Goal
Retype the full set of records. Keep every character identical.

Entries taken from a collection
--

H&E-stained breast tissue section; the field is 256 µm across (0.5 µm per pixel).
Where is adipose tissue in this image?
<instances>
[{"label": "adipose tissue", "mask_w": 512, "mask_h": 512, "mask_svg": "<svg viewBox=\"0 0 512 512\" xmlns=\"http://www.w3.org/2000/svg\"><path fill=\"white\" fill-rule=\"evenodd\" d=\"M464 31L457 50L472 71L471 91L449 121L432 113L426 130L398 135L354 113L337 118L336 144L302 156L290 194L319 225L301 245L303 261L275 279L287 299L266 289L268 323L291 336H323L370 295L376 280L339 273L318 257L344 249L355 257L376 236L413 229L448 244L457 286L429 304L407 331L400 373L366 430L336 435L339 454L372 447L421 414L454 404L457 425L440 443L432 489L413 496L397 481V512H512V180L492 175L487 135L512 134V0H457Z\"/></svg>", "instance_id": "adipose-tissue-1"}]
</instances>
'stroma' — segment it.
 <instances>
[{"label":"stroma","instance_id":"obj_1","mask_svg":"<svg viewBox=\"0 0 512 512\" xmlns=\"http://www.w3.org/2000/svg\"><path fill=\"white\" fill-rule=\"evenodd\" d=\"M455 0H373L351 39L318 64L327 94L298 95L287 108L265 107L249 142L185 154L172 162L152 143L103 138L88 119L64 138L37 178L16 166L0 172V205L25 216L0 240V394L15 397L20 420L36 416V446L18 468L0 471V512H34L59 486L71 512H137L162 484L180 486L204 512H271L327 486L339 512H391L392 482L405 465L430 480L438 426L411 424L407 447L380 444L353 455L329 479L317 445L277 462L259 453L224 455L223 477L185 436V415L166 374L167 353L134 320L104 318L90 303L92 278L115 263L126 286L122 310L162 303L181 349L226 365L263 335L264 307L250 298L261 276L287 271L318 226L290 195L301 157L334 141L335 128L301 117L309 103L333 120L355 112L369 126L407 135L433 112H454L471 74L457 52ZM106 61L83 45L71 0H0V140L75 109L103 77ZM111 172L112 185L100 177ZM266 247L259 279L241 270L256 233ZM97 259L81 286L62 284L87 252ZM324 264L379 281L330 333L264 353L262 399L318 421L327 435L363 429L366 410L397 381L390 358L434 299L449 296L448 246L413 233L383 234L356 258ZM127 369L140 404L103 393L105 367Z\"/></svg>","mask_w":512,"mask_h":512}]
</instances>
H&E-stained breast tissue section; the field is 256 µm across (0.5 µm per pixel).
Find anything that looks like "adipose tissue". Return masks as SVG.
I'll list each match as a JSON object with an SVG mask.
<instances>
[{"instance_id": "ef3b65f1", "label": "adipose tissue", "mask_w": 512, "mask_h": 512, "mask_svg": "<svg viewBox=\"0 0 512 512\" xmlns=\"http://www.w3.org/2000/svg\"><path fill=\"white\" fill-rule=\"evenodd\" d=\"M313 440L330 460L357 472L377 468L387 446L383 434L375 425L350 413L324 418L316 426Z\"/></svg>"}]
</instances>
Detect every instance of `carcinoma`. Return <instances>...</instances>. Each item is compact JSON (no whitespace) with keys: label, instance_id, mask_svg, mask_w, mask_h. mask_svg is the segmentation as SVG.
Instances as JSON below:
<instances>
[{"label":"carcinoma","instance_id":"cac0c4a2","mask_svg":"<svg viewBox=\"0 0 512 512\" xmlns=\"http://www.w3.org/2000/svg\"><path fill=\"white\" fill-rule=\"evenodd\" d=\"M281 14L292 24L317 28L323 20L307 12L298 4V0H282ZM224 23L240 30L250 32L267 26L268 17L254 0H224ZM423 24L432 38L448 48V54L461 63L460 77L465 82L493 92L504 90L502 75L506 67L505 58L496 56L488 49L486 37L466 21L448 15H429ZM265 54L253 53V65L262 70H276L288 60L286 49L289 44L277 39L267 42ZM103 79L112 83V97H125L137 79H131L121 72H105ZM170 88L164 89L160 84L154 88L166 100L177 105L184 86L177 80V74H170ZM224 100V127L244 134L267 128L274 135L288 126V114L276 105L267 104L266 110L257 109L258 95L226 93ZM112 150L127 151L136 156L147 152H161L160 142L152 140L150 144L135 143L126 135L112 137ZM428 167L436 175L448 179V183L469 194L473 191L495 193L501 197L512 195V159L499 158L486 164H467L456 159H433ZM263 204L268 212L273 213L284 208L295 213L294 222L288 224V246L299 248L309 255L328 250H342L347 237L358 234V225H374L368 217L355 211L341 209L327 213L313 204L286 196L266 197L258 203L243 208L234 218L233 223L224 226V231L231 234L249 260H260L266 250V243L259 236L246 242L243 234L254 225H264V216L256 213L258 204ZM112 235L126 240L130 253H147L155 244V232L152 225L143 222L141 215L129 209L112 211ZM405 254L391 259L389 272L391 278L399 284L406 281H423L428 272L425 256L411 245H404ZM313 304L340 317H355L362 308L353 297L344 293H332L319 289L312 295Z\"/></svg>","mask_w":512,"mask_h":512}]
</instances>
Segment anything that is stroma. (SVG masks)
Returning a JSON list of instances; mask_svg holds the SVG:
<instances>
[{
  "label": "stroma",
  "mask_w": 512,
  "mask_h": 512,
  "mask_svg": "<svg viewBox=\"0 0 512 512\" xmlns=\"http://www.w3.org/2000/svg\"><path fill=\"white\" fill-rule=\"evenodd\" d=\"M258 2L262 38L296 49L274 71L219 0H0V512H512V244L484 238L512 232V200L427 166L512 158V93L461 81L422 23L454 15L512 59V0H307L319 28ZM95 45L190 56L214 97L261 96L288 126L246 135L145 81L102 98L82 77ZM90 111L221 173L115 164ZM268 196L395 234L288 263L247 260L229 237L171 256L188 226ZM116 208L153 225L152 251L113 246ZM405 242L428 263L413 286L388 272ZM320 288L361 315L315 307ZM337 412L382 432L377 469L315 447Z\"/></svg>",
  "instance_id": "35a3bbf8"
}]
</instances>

--

Solution below
H&E-stained breast tissue section; the field is 256 µm across (0.5 µm per pixel).
Where is adipose tissue in this image?
<instances>
[{"label": "adipose tissue", "mask_w": 512, "mask_h": 512, "mask_svg": "<svg viewBox=\"0 0 512 512\" xmlns=\"http://www.w3.org/2000/svg\"><path fill=\"white\" fill-rule=\"evenodd\" d=\"M464 31L457 50L472 71L471 91L449 121L432 113L426 130L398 135L354 113L337 118L336 144L302 156L290 194L319 225L301 245L303 261L275 279L287 299L266 289L268 323L291 336H323L370 295L376 280L339 273L318 257L344 249L355 257L376 236L413 229L448 244L457 286L429 304L407 331L400 373L366 430L336 435L339 454L372 447L421 414L454 404L457 425L440 443L432 489L413 496L397 481V512H512V180L492 175L487 135L512 134V0H457Z\"/></svg>", "instance_id": "adipose-tissue-1"}]
</instances>
'stroma' — segment it.
 <instances>
[{"label":"stroma","instance_id":"obj_1","mask_svg":"<svg viewBox=\"0 0 512 512\" xmlns=\"http://www.w3.org/2000/svg\"><path fill=\"white\" fill-rule=\"evenodd\" d=\"M455 0H373L351 39L318 64L327 94L298 95L287 108L265 107L249 142L185 154L172 162L152 143L103 138L88 119L64 138L37 178L16 166L0 172V205L25 216L0 240V394L15 397L20 420L36 416V446L18 468L0 471V512H34L59 486L71 512H137L162 484L180 486L204 512H271L327 486L339 512H391L392 482L405 465L430 480L438 426L411 424L407 447L380 444L353 455L329 479L317 445L277 462L259 453L224 455L223 477L185 436V415L166 374L167 353L134 320L104 318L90 303L92 278L115 263L126 286L122 310L162 303L181 349L226 365L263 335L264 307L250 298L261 276L287 271L318 226L290 195L301 157L334 141L335 128L301 117L309 103L333 120L355 112L369 126L407 135L433 112H454L471 74L457 52ZM106 61L83 45L71 0H0V140L75 109L103 77ZM111 172L112 185L100 177ZM266 247L259 279L241 270L256 233ZM97 259L81 286L62 284L87 252ZM324 264L379 281L330 333L264 353L262 399L318 421L327 435L363 429L366 410L397 381L390 358L434 299L449 296L448 246L413 233L383 234L356 258ZM127 369L140 404L103 393L105 367Z\"/></svg>","mask_w":512,"mask_h":512}]
</instances>
H&E-stained breast tissue section; the field is 256 µm across (0.5 µm per pixel).
Find anything that looks like "adipose tissue". Return masks as SVG.
I'll list each match as a JSON object with an SVG mask.
<instances>
[{"instance_id": "ef3b65f1", "label": "adipose tissue", "mask_w": 512, "mask_h": 512, "mask_svg": "<svg viewBox=\"0 0 512 512\" xmlns=\"http://www.w3.org/2000/svg\"><path fill=\"white\" fill-rule=\"evenodd\" d=\"M313 440L330 460L357 472L377 468L387 446L383 434L375 425L350 413L324 418L316 426Z\"/></svg>"}]
</instances>
Detect every instance of `carcinoma`. Return <instances>...</instances>. Each item is compact JSON (no whitespace) with keys: label, instance_id, mask_svg, mask_w, mask_h. mask_svg is the segmentation as SVG.
Instances as JSON below:
<instances>
[{"label":"carcinoma","instance_id":"cac0c4a2","mask_svg":"<svg viewBox=\"0 0 512 512\" xmlns=\"http://www.w3.org/2000/svg\"><path fill=\"white\" fill-rule=\"evenodd\" d=\"M281 14L292 24L317 28L323 20L307 12L298 4V0H282ZM224 23L240 30L250 32L267 26L268 17L254 0H224ZM423 24L432 38L448 48V54L461 63L460 77L465 82L493 92L504 90L502 75L506 67L505 58L496 56L488 49L486 37L466 21L448 15H429ZM265 54L253 53V65L262 70H276L288 60L286 49L289 44L277 39L267 42ZM103 79L112 83V97H125L137 79H131L121 72H105ZM170 88L164 89L160 84L154 88L166 100L177 105L184 86L177 80V74H170ZM224 100V127L244 134L267 128L274 135L288 126V114L276 105L267 104L266 110L257 109L258 95L226 93ZM112 150L127 151L136 156L147 152H161L160 142L152 140L150 144L135 143L126 135L112 137ZM428 167L436 175L448 179V183L469 194L473 191L495 193L501 197L512 195V159L499 158L486 164H467L456 159H433ZM263 204L268 212L273 213L284 208L295 213L294 222L288 224V246L299 248L309 255L328 250H342L347 237L358 234V225H374L368 217L355 211L341 209L327 213L313 204L286 196L266 197L258 203L243 208L234 218L233 223L224 226V231L231 234L249 260H260L266 250V243L259 236L246 242L243 234L254 225H264V216L256 213L258 204ZM112 235L126 240L130 253H147L155 244V232L152 225L143 222L141 215L129 209L112 211ZM405 254L391 259L389 272L391 278L399 284L406 281H423L428 272L425 256L411 245H404ZM313 304L340 317H355L362 308L353 297L344 293H332L319 289L312 295Z\"/></svg>","mask_w":512,"mask_h":512}]
</instances>
Segment anything that is stroma. (SVG masks)
Returning a JSON list of instances; mask_svg holds the SVG:
<instances>
[{
  "label": "stroma",
  "mask_w": 512,
  "mask_h": 512,
  "mask_svg": "<svg viewBox=\"0 0 512 512\" xmlns=\"http://www.w3.org/2000/svg\"><path fill=\"white\" fill-rule=\"evenodd\" d=\"M258 2L262 38L296 49L274 71L219 0H0V512H512V244L484 238L512 232V200L427 166L512 158V93L461 81L422 23L454 15L512 59V0H307L319 28ZM95 45L190 56L214 97L261 96L288 126L246 135L145 81L102 98L82 77ZM90 111L221 173L115 164ZM268 196L395 234L288 263L247 260L229 237L171 256L188 226ZM116 208L153 225L152 251L113 246ZM405 242L428 263L413 286L388 272ZM320 288L361 315L315 307ZM337 412L382 432L377 469L315 447Z\"/></svg>",
  "instance_id": "35a3bbf8"
}]
</instances>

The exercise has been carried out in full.